§ **Work item**
Both the line with "grey plate A4" and the line with "red brick B5:B6" in the records below must appear in the output, along with every line between them, exactly and with nothing added.
── Data provided ──
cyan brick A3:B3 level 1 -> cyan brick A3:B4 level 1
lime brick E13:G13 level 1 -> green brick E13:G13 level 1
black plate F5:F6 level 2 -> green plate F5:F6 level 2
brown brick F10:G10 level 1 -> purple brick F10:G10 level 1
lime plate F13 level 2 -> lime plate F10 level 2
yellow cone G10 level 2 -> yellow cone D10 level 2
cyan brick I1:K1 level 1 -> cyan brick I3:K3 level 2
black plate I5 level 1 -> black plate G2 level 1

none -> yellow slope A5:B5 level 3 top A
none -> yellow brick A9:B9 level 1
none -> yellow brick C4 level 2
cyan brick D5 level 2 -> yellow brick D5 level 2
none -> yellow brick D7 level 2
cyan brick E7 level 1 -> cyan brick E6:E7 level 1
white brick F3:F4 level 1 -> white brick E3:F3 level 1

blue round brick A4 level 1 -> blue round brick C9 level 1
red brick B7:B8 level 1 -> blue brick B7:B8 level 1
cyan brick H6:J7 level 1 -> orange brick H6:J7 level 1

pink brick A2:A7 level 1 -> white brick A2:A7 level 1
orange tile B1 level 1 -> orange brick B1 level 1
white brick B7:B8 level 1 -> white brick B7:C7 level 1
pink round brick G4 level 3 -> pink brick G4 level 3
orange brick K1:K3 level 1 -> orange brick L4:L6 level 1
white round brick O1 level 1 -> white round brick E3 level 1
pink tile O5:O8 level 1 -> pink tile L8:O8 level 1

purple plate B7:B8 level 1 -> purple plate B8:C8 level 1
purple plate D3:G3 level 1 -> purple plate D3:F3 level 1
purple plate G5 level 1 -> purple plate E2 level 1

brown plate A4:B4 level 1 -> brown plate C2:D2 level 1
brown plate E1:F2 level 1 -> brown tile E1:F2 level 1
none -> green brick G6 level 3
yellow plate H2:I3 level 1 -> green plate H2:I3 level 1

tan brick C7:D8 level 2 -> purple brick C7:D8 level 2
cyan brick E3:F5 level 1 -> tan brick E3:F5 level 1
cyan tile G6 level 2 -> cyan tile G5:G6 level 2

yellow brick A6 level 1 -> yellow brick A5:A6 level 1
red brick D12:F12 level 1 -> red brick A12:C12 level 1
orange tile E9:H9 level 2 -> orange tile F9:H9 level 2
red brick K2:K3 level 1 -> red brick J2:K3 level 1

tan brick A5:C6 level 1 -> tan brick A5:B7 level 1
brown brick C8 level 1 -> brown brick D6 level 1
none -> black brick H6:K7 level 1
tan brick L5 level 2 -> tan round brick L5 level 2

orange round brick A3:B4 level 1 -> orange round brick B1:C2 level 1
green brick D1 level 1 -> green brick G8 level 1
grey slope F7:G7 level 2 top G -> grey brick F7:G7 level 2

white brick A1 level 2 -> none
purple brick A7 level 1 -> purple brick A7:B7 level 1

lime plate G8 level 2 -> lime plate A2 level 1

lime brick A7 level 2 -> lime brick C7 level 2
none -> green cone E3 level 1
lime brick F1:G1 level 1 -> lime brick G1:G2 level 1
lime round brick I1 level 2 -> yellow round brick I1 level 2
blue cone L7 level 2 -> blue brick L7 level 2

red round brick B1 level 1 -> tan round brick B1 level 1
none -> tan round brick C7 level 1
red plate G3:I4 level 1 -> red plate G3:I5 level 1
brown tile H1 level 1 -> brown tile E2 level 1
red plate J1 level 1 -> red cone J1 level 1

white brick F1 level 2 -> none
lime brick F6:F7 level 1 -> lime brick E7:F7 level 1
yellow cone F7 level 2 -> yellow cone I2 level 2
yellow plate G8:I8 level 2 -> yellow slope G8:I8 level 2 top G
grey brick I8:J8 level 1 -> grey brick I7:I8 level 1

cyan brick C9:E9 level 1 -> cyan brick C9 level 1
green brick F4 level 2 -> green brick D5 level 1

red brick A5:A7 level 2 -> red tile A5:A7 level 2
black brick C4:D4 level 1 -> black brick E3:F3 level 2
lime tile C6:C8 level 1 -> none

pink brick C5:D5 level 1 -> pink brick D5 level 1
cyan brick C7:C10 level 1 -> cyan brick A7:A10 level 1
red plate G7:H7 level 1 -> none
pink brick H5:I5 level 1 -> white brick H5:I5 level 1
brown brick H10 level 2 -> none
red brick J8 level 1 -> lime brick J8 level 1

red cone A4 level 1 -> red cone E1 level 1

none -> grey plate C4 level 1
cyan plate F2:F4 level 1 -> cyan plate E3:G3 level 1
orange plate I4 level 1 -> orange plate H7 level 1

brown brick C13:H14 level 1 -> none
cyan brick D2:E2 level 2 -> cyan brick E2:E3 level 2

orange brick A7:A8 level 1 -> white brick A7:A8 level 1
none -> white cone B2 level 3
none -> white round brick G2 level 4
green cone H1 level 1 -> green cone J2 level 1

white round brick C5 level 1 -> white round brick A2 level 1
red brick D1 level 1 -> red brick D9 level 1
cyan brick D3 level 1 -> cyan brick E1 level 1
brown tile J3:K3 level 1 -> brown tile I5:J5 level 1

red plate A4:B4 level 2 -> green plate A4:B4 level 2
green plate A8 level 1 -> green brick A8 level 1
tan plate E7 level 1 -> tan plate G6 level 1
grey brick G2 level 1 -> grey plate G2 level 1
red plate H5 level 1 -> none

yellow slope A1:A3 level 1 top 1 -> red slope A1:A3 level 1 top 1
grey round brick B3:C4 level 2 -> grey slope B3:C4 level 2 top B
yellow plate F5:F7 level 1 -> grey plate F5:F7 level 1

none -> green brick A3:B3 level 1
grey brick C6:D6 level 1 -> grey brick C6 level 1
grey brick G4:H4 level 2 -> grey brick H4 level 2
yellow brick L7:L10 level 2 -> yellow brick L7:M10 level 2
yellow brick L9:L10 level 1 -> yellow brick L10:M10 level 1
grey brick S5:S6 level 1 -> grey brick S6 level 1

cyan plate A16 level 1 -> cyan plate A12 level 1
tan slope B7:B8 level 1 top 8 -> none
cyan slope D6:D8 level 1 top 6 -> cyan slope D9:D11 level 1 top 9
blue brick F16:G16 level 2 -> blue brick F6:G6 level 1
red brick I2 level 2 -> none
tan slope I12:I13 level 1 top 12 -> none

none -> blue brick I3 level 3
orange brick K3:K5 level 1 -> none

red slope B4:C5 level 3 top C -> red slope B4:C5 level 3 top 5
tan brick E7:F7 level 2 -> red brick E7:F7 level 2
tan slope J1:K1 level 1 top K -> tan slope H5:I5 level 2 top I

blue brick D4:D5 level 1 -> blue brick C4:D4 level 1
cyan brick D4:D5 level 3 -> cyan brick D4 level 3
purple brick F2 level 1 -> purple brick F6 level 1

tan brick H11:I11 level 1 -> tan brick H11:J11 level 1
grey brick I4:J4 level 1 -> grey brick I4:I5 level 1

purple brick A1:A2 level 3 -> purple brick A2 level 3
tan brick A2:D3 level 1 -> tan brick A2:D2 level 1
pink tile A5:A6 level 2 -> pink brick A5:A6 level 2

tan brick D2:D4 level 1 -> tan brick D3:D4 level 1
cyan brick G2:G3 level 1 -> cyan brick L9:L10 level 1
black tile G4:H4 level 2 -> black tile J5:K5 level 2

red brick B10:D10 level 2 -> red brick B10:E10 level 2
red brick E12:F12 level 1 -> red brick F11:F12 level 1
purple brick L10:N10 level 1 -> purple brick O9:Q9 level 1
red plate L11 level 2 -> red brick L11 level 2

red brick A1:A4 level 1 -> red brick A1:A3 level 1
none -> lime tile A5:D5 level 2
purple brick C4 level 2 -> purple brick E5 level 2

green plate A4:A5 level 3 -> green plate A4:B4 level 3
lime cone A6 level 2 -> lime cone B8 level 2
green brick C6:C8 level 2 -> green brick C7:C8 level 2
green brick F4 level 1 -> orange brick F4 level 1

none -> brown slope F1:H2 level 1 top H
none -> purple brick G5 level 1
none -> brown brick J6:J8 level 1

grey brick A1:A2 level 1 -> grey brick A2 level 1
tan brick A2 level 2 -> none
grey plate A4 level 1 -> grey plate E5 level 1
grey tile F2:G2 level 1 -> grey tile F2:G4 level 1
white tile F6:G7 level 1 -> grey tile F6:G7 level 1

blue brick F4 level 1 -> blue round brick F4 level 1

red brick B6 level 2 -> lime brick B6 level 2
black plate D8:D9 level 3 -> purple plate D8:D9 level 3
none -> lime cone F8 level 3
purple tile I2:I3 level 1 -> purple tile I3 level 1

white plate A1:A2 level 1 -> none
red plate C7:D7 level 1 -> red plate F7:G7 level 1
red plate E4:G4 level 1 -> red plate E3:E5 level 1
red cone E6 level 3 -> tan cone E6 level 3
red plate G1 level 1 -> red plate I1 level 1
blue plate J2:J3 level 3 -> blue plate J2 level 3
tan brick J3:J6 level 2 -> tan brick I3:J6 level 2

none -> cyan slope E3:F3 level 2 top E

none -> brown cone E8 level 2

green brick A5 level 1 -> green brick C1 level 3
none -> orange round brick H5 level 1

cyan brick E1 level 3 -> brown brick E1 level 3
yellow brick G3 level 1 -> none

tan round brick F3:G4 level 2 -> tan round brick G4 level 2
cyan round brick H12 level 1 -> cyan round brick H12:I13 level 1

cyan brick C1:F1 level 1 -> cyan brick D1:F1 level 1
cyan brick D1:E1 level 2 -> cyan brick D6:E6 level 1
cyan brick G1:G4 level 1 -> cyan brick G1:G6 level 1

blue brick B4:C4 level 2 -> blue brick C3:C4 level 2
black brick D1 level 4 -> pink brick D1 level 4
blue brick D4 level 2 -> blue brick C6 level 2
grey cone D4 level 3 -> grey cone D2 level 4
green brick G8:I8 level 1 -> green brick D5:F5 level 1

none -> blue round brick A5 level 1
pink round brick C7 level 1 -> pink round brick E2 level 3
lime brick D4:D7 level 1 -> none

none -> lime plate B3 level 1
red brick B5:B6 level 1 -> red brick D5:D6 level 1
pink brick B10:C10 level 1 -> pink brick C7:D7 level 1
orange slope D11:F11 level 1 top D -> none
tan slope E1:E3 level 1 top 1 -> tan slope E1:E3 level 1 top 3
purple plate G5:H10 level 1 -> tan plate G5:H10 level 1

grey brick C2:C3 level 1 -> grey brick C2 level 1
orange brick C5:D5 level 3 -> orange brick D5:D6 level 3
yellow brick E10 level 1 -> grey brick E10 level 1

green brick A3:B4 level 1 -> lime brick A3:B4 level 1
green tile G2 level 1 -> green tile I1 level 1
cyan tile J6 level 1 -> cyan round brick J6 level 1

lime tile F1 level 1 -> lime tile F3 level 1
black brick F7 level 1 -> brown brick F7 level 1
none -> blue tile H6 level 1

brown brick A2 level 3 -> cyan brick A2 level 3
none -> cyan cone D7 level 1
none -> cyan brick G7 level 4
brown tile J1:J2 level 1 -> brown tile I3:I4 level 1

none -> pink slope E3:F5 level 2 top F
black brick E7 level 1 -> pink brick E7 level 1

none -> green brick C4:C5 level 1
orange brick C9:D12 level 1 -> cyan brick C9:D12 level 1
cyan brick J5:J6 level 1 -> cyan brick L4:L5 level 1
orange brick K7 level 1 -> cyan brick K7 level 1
───
§ **Result**
grey plate A4 level 1 -> grey plate E5 level 1
grey tile F2:G2 level 1 -> grey tile F2:G4 level 1
white tile F6:G7 level 1 -> grey tile F6:G7 level 1

blue brick F4 level 1 -> blue round brick F4 level 1

red brick B6 level 2 -> lime brick B6 level 2
black plate D8:D9 level 3 -> purple plate D8:D9 level 3
none -> lime cone F8 level 3
purple tile I2:I3 level 1 -> purple tile I3 level 1

white plate A1:A2 level 1 -> none
red plate C7:D7 level 1 -> red plate F7:G7 level 1
red plate E4:G4 level 1 -> red plate E3:E5 level 1
red cone E6 level 3 -> tan cone E6 level 3
red plate G1 level 1 -> red plate I1 level 1
blue plate J2:J3 level 3 -> blue plate J2 level 3
tan brick J3:J6 level 2 -> tan brick I3:J6 level 2

none -> cyan slope E3:F3 level 2 top E

none -> brown cone E8 level 2

green brick A5 level 1 -> green brick C1 level 3
none -> orange round brick H5 level 1

cyan brick E1 level 3 -> brown brick E1 level 3
yellow brick G3 level 1 -> none

tan round brick F3:G4 level 2 -> tan round brick G4 level 2
cyan round brick H12 level 1 -> cyan round brick H12:I13 level 1

cyan brick C1:F1 level 1 -> cyan brick D1:F1 level 1
cyan brick D1:E1 level 2 -> cyan brick D6:E6 level 1
cyan brick G1:G4 level 1 -> cyan brick G1:G6 level 1

blue brick B4:C4 level 2 -> blue brick C3:C4 level 2
black brick D1 level 4 -> pink brick D1 level 4
blue brick D4 level 2 -> blue brick C6 level 2
grey cone D4 level 3 -> grey cone D2 level 4
green brick G8:I8 level 1 -> green brick D5:F5 level 1

none -> blue round brick A5 level 1
pink round brick C7 level 1 -> pink round brick E2 level 3
lime brick D4:D7 level 1 -> none

none -> lime plate B3 level 1
red brick B5:B6 level 1 -> red brick D5:D6 level 1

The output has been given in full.